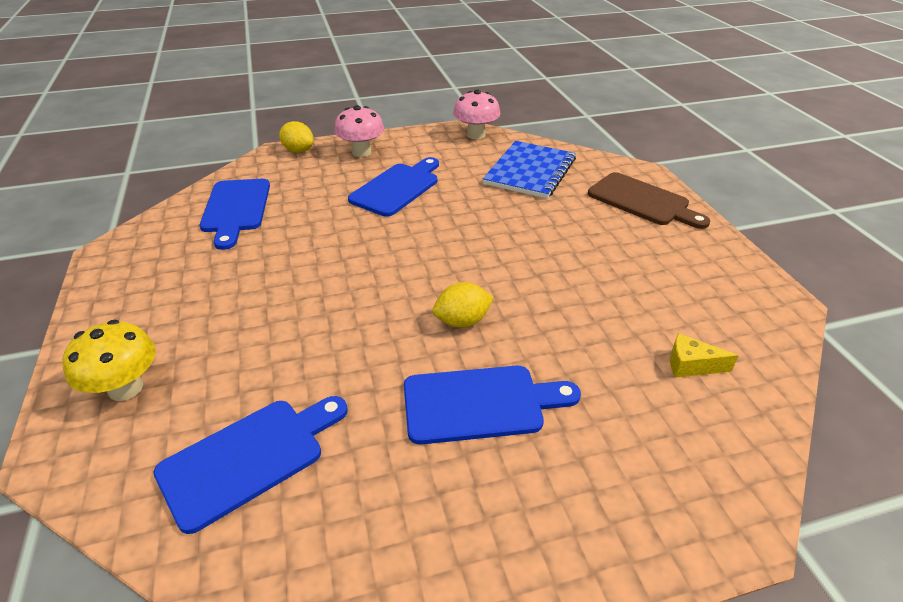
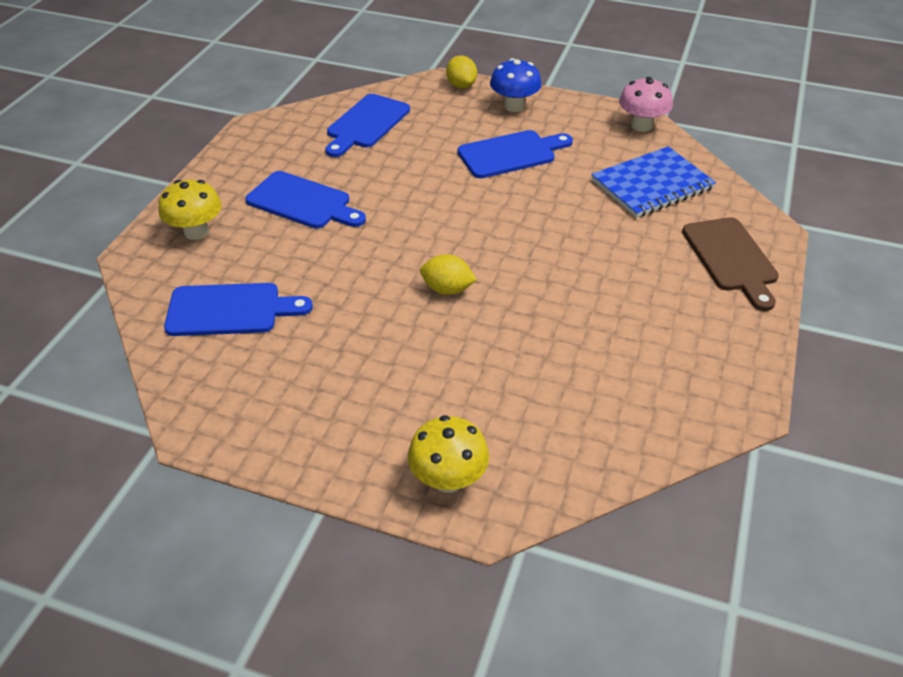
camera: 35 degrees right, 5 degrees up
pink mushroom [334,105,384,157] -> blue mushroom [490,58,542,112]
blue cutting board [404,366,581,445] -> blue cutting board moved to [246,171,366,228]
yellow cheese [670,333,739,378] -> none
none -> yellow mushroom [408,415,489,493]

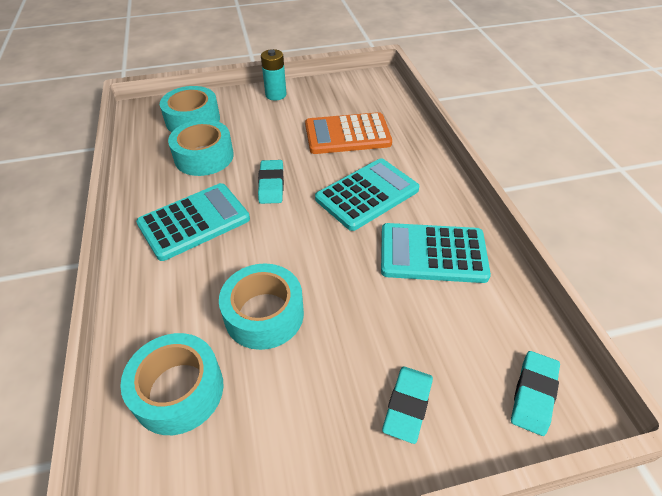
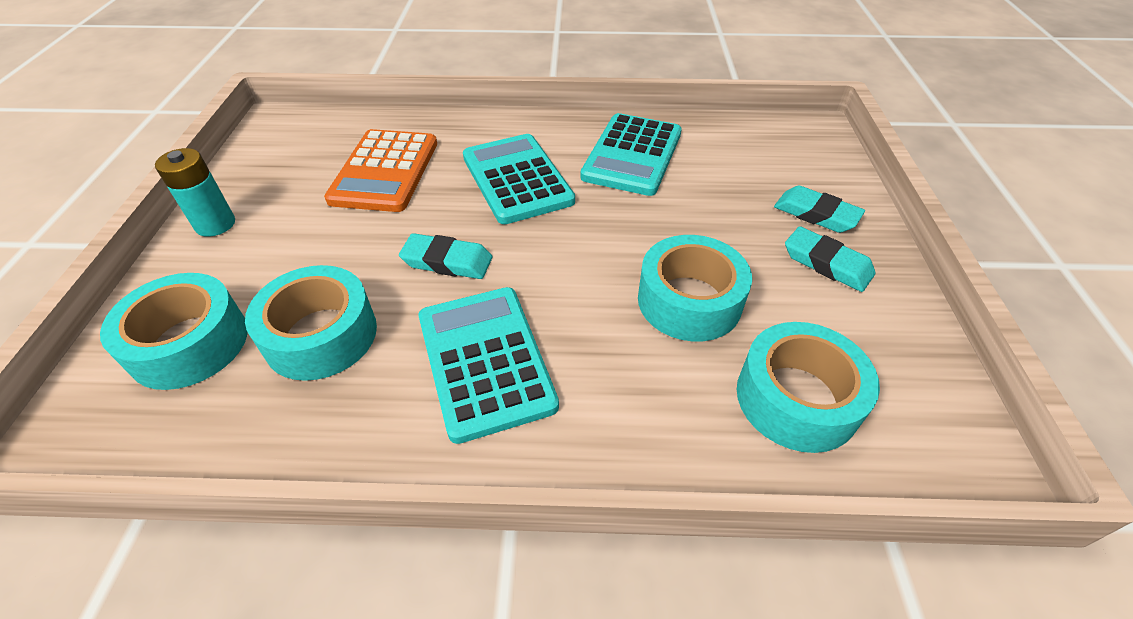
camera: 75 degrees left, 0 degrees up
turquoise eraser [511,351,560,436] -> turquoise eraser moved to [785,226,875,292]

──────

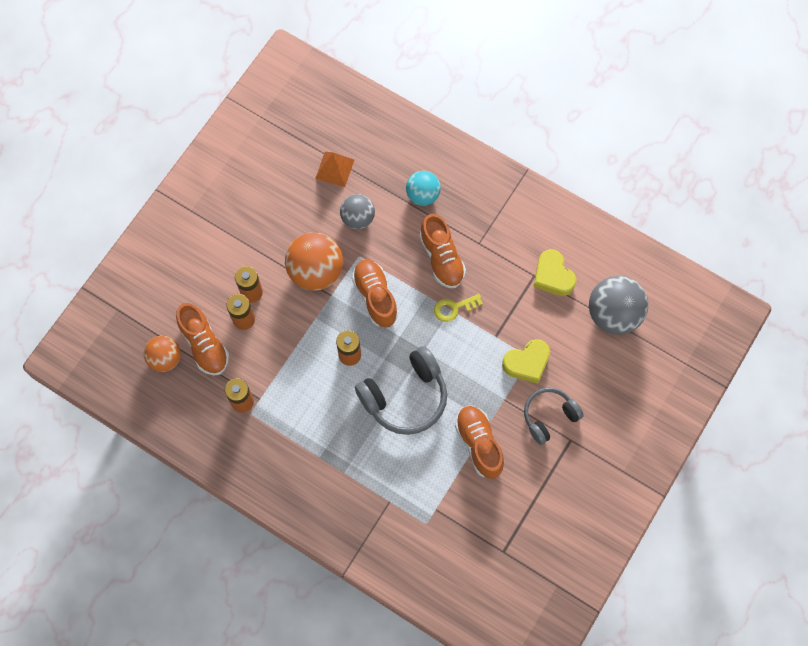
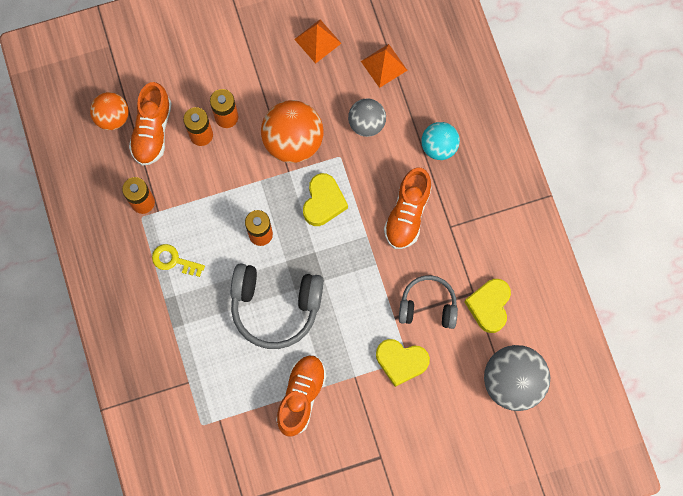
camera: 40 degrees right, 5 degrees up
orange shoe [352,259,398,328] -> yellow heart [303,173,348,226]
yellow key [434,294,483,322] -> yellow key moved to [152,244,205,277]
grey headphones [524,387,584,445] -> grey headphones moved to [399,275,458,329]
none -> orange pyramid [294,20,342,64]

──────

### [What the exercise asks]
Write back word for word every line in the entries above from the one with "pink mushroom [334,105,384,157]" to the one with "turquoise eraser [511,351,560,436]", ends included, and none of the pictures.

### [Response area]
pink mushroom [334,105,384,157] -> blue mushroom [490,58,542,112]
blue cutting board [404,366,581,445] -> blue cutting board moved to [246,171,366,228]
yellow cheese [670,333,739,378] -> none
none -> yellow mushroom [408,415,489,493]

camera: 75 degrees left, 0 degrees up
turquoise eraser [511,351,560,436] -> turquoise eraser moved to [785,226,875,292]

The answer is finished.